Reproduce the data exactly as given, except for any images.

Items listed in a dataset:
+ + + +
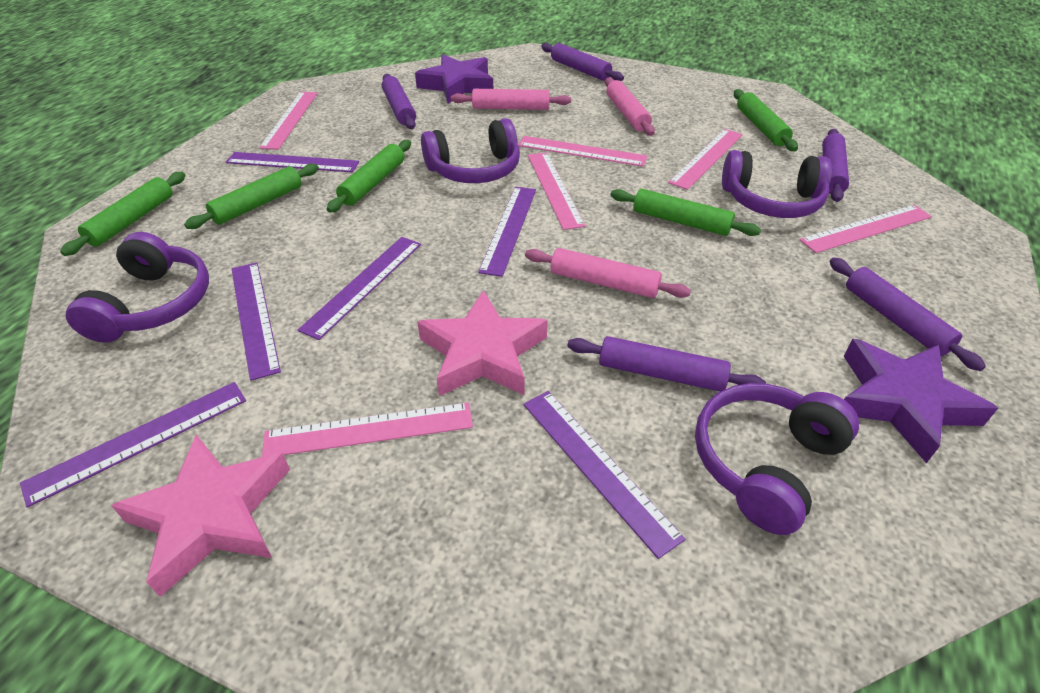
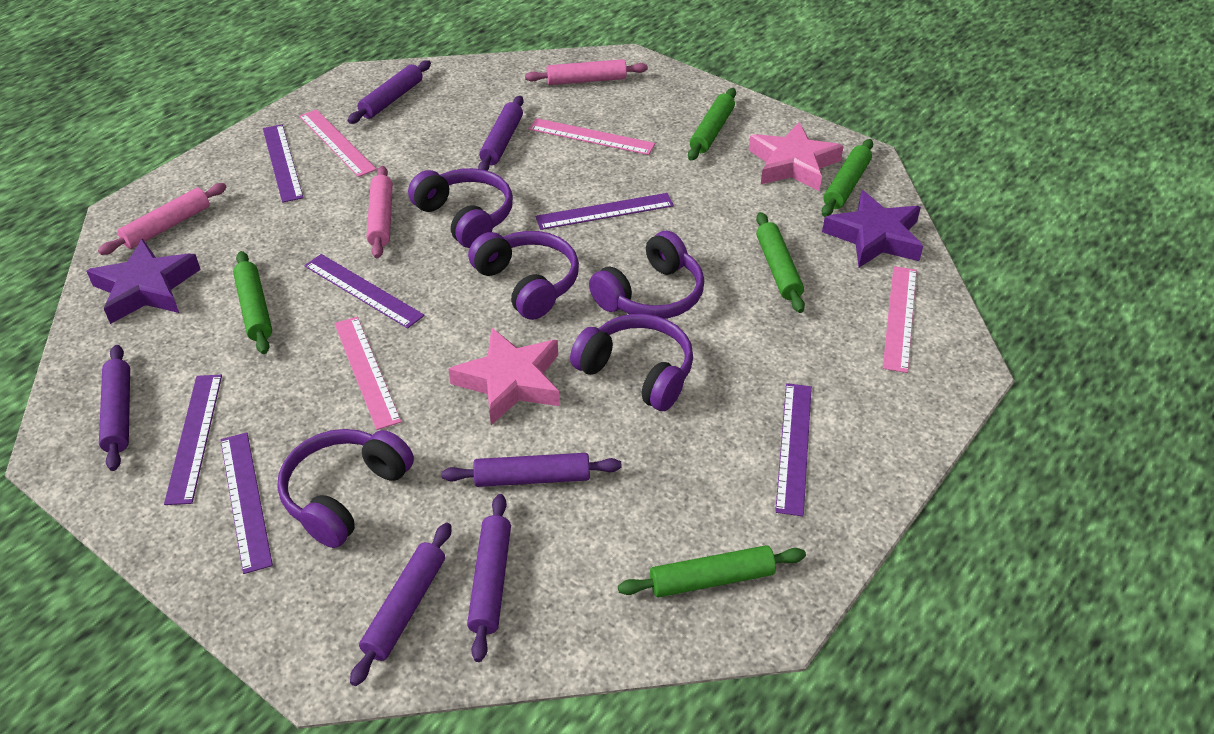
pink ruler: 6 -> 4
purple headphones: 4 -> 5
purple rolling pin: 5 -> 6

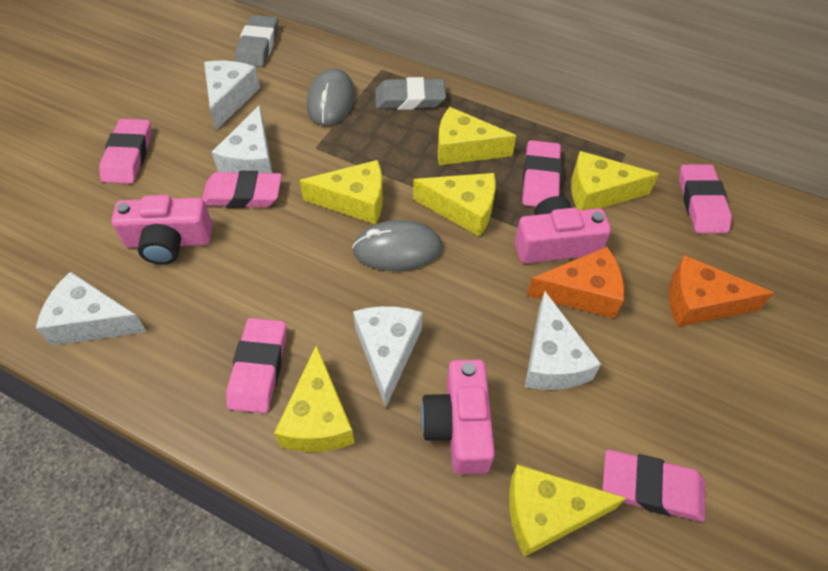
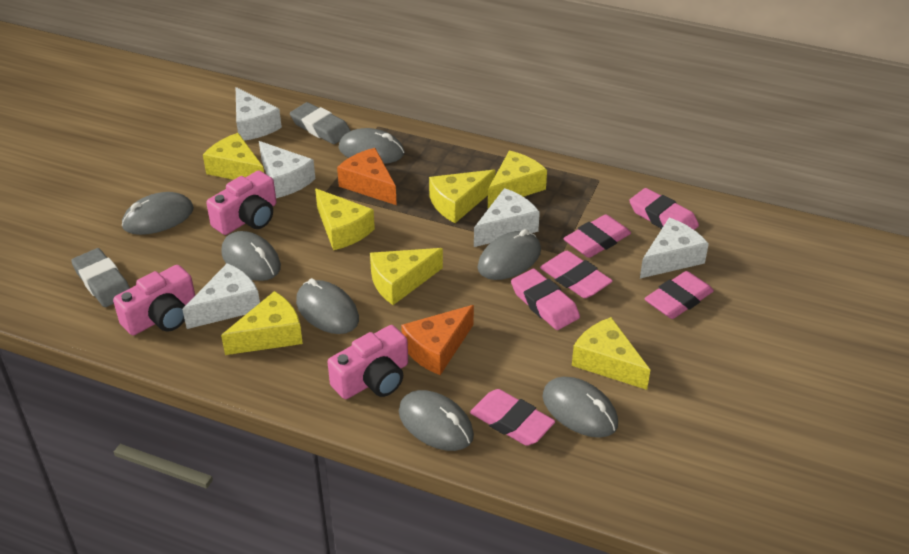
grey mouse: 2 -> 7
yellow cheese: 6 -> 7

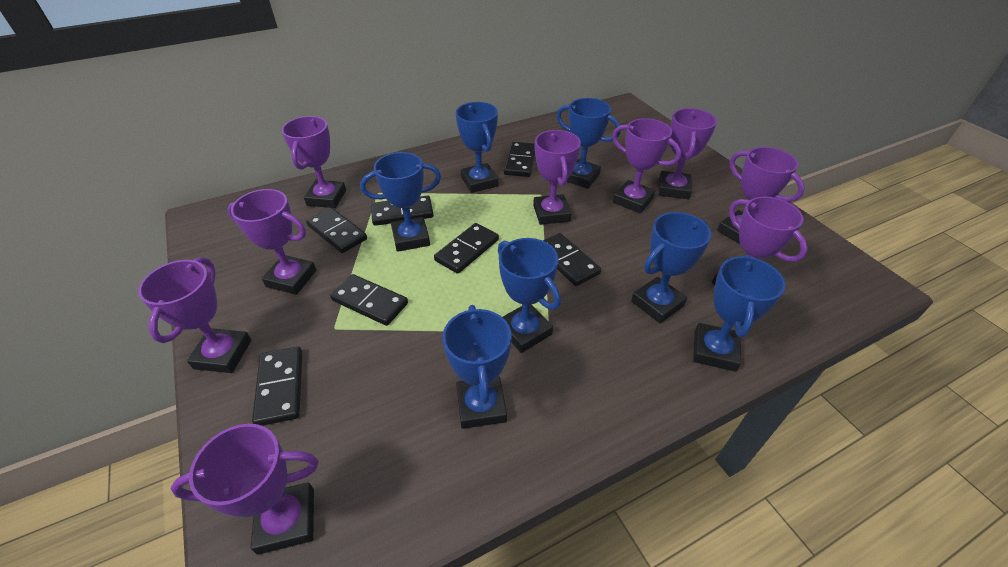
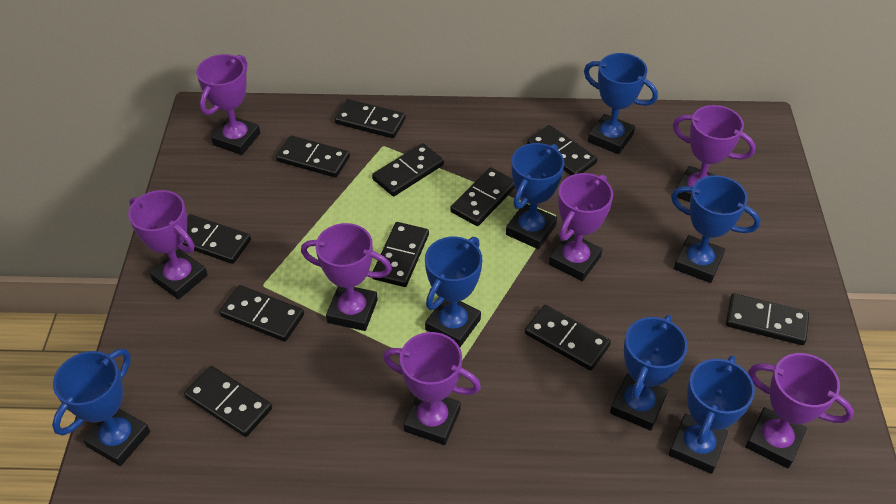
black domino: 7 -> 11
purple trophy: 9 -> 7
+ + + +
Answer space:
pink ruler: 6 -> 4
purple headphones: 4 -> 5
purple rolling pin: 5 -> 6

grey mouse: 2 -> 7
yellow cheese: 6 -> 7

black domino: 7 -> 11
purple trophy: 9 -> 7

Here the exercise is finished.